> Activity
Only the lines below starting at the one that contains "lime round brick A2" and ending at the one that contains "none -> grey tile J7 level 1" are to be reproduced, exactly and with both ends kept.

> Input
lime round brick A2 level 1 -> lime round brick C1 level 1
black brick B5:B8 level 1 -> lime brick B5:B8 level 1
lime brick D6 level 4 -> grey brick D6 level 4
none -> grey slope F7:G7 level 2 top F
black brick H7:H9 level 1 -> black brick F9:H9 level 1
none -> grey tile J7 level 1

==

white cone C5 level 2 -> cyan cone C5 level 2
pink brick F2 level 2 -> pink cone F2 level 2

...

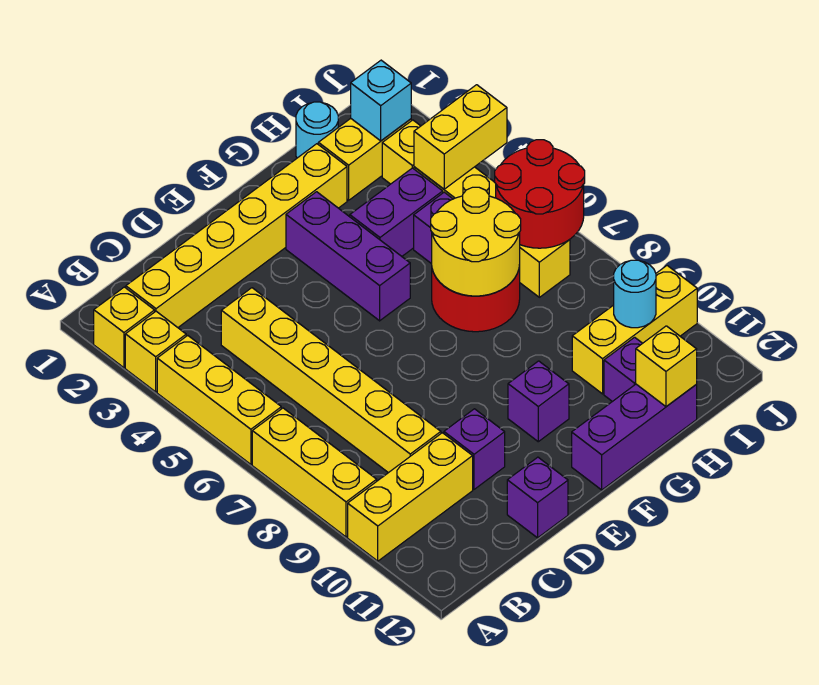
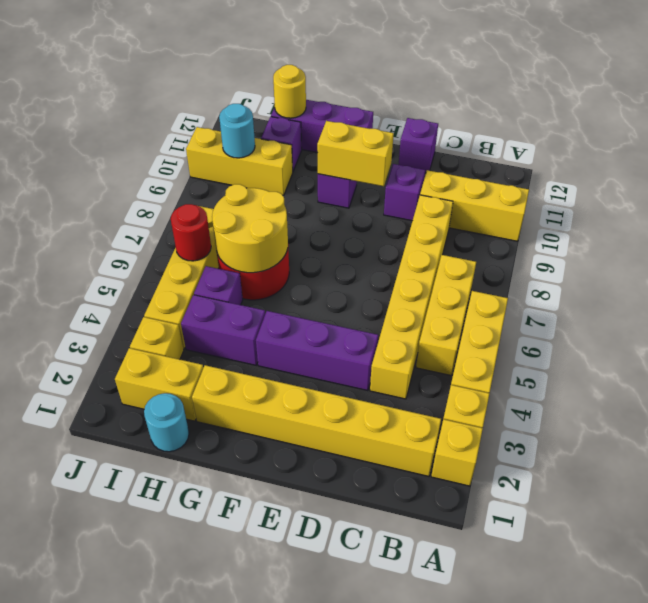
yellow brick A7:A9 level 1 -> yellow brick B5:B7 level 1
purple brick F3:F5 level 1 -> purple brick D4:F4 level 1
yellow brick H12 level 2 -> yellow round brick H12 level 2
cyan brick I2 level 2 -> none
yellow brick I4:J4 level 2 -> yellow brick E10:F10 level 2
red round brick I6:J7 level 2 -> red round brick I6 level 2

> Response box
lime round brick A2 level 1 -> lime round brick C1 level 1
black brick B5:B8 level 1 -> lime brick B5:B8 level 1
lime brick D6 level 4 -> grey brick D6 level 4
none -> grey slope F7:G7 level 2 top F
black brick H7:H9 level 1 -> black brick F9:H9 level 1
none -> grey tile J7 level 1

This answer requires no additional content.